(Before-and-after scene images)
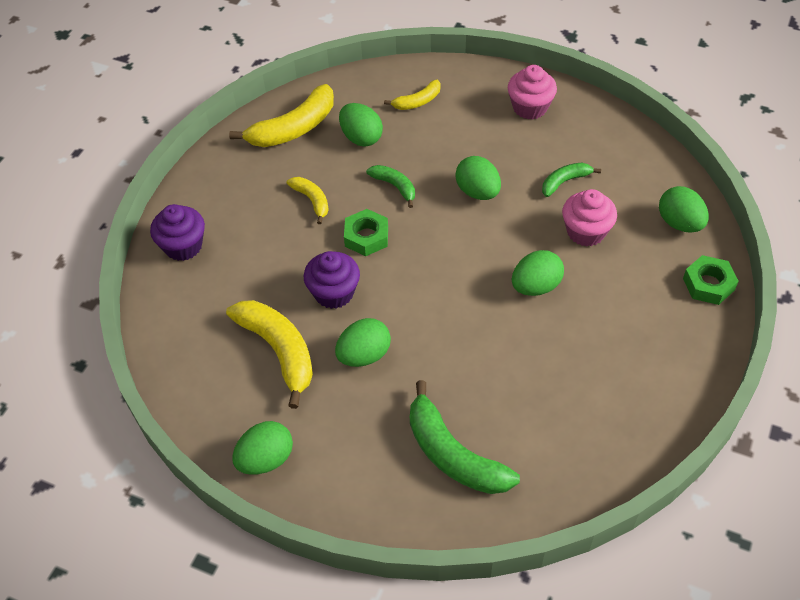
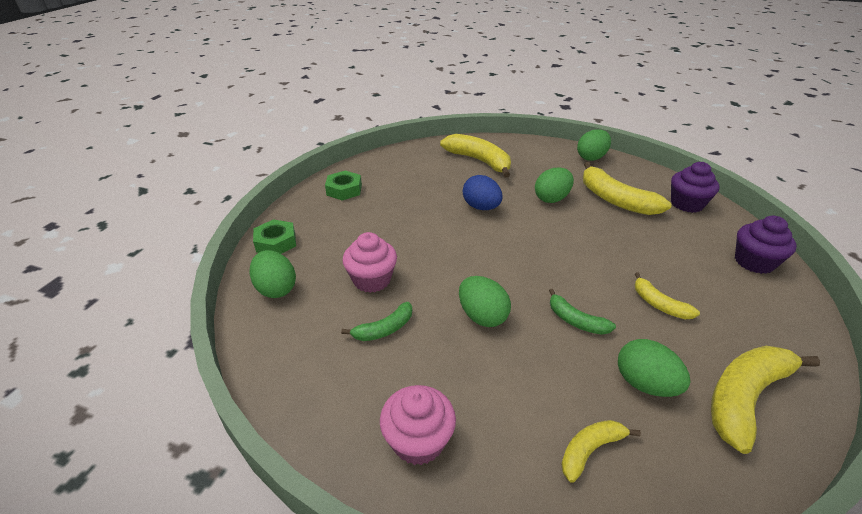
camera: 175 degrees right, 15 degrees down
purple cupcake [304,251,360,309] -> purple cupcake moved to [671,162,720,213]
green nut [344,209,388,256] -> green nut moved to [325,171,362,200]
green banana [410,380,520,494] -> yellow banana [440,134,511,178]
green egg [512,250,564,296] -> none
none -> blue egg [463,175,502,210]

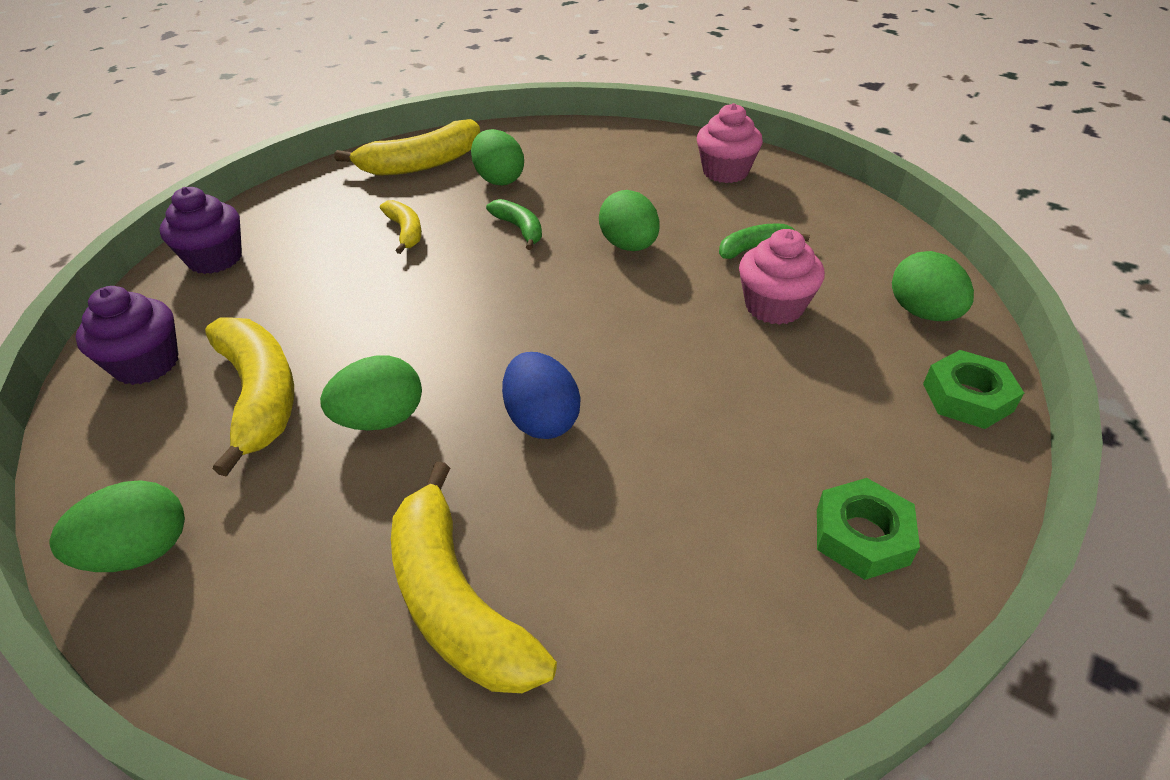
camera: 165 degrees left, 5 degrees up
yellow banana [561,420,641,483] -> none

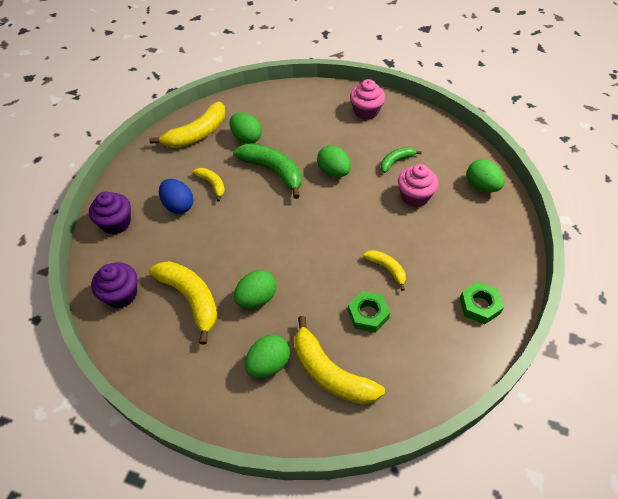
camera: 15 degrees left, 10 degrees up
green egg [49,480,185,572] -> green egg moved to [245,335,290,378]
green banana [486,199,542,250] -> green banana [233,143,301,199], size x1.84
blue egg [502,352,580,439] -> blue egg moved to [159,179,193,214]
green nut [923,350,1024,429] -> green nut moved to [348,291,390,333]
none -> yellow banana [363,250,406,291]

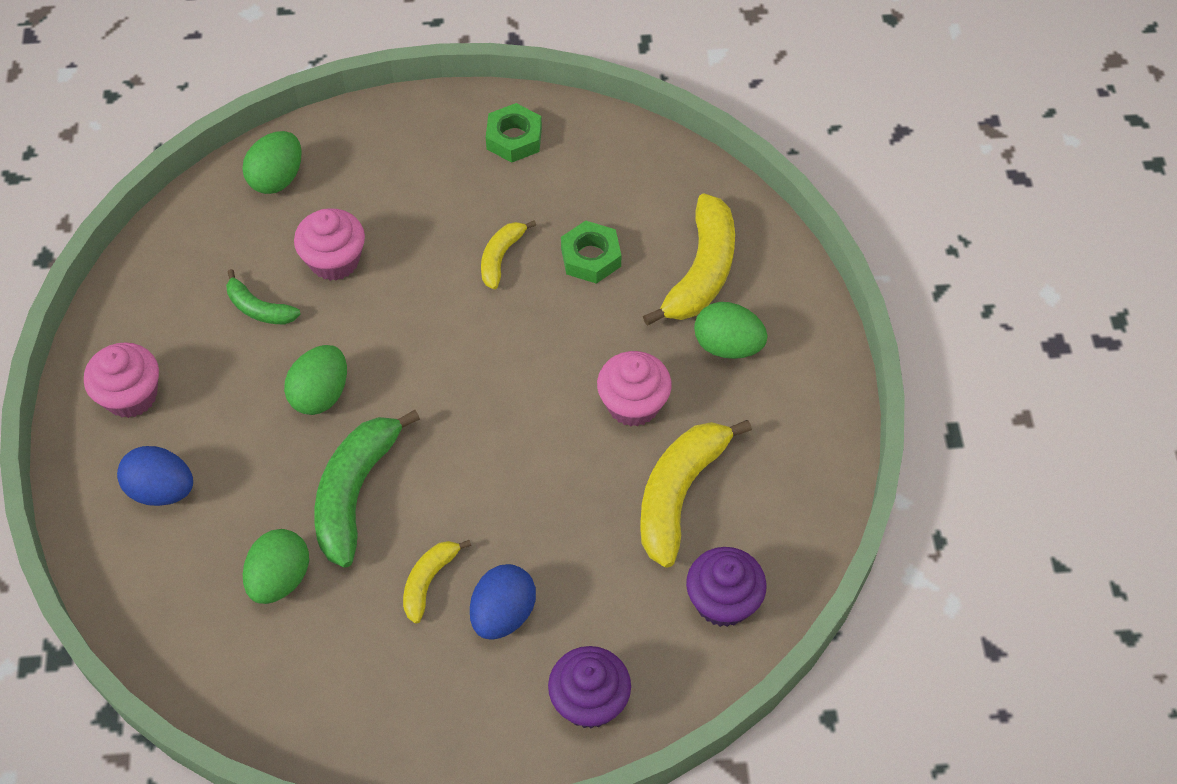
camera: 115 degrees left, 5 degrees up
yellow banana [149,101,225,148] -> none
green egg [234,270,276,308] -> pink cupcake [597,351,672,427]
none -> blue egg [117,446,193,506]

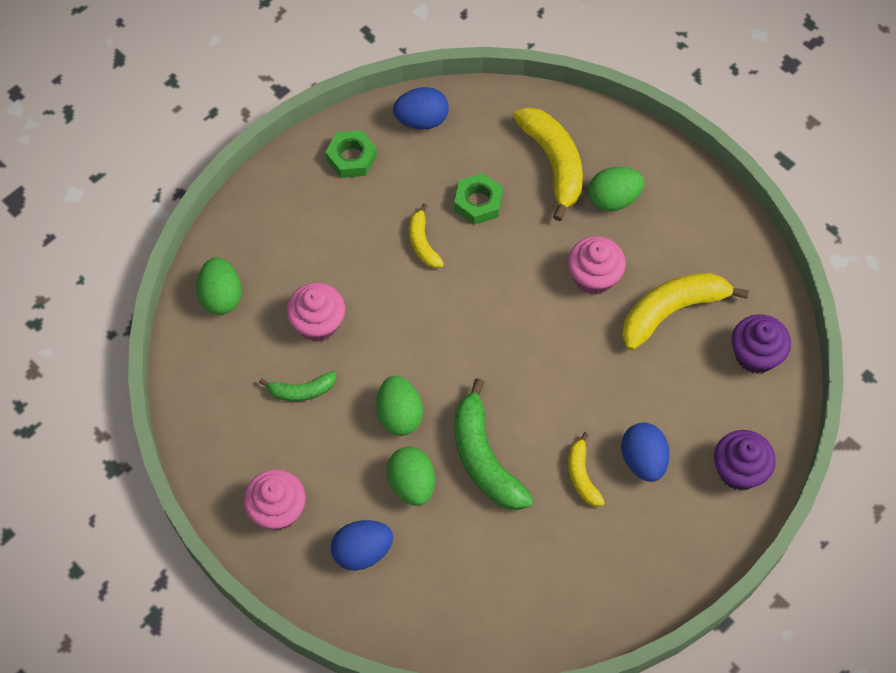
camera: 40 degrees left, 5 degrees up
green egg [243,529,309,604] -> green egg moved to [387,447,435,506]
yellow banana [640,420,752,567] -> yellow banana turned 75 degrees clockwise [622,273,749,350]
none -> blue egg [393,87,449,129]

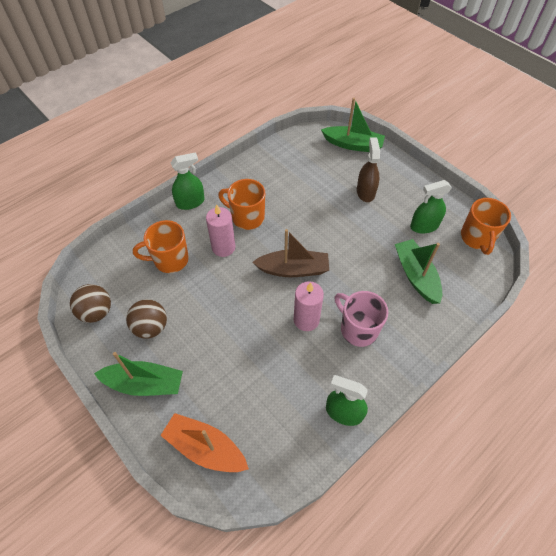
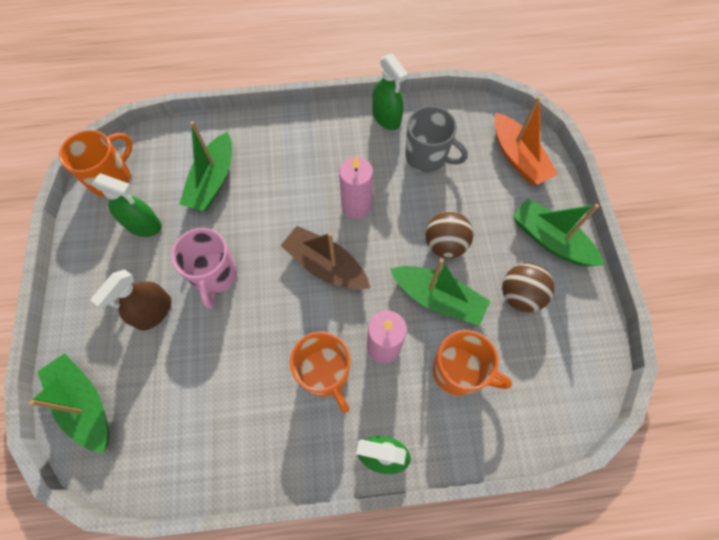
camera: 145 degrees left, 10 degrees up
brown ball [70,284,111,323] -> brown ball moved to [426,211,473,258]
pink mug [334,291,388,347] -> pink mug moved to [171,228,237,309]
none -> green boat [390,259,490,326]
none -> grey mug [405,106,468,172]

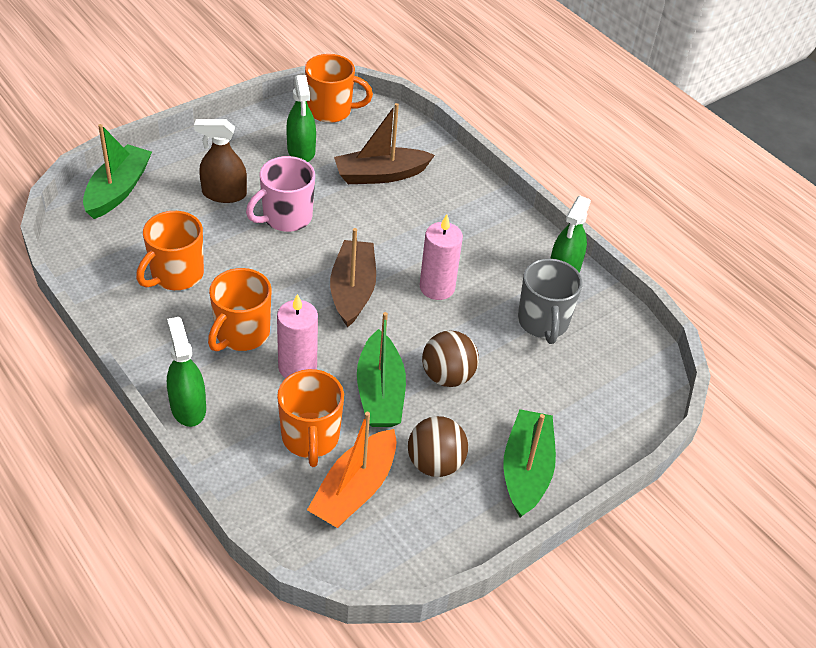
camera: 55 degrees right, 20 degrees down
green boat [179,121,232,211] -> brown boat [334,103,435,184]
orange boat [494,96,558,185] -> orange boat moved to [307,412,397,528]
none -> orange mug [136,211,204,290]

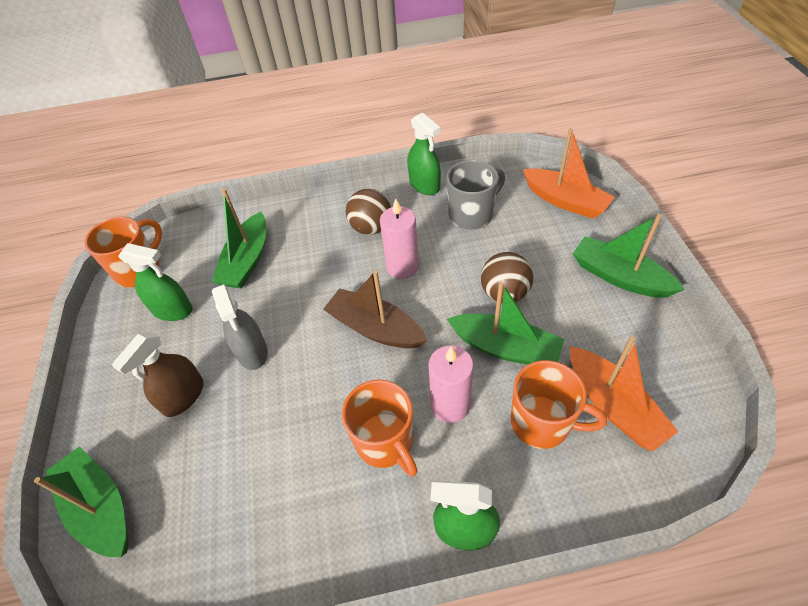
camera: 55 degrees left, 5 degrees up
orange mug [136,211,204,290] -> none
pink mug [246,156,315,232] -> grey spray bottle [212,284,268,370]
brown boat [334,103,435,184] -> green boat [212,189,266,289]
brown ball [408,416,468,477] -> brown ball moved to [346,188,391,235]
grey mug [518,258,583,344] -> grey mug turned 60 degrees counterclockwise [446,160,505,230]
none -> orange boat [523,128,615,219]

* **HOW TO COMPLETE THIS TASK**:
Would you copy out the data exactly, leaving every picture out?

* **ANSWER TO THE EXERCISE**:
camera: 175 degrees right, 15 degrees down
purple cupcake [304,251,360,309] -> purple cupcake moved to [671,162,720,213]
green nut [344,209,388,256] -> green nut moved to [325,171,362,200]
green banana [410,380,520,494] -> yellow banana [440,134,511,178]
green egg [512,250,564,296] -> none
none -> blue egg [463,175,502,210]

camera: 165 degrees left, 5 degrees up
yellow banana [561,420,641,483] -> none

camera: 15 degrees left, 10 degrees up
green egg [49,480,185,572] -> green egg moved to [245,335,290,378]
green banana [486,199,542,250] -> green banana [233,143,301,199], size x1.84
blue egg [502,352,580,439] -> blue egg moved to [159,179,193,214]
green nut [923,350,1024,429] -> green nut moved to [348,291,390,333]
none -> yellow banana [363,250,406,291]

camera: 115 degrees left, 5 degrees up
yellow banana [149,101,225,148] -> none
green egg [234,270,276,308] -> pink cupcake [597,351,672,427]
none -> blue egg [117,446,193,506]

camera: 40 degrees left, 5 degrees up
green egg [243,529,309,604] -> green egg moved to [387,447,435,506]
yellow banana [640,420,752,567] -> yellow banana turned 75 degrees clockwise [622,273,749,350]
none -> blue egg [393,87,449,129]

camera: 145 degrees left, 10 degrees up
brown ball [70,284,111,323] -> brown ball moved to [426,211,473,258]
pink mug [334,291,388,347] -> pink mug moved to [171,228,237,309]
none -> green boat [390,259,490,326]
none -> grey mug [405,106,468,172]

camera: 55 degrees right, 20 degrees down
green boat [179,121,232,211] -> brown boat [334,103,435,184]
orange boat [494,96,558,185] -> orange boat moved to [307,412,397,528]
none -> orange mug [136,211,204,290]

camera: 55 degrees left, 5 degrees up
orange mug [136,211,204,290] -> none
pink mug [246,156,315,232] -> grey spray bottle [212,284,268,370]
brown boat [334,103,435,184] -> green boat [212,189,266,289]
brown ball [408,416,468,477] -> brown ball moved to [346,188,391,235]
grey mug [518,258,583,344] -> grey mug turned 60 degrees counterclockwise [446,160,505,230]
none -> orange boat [523,128,615,219]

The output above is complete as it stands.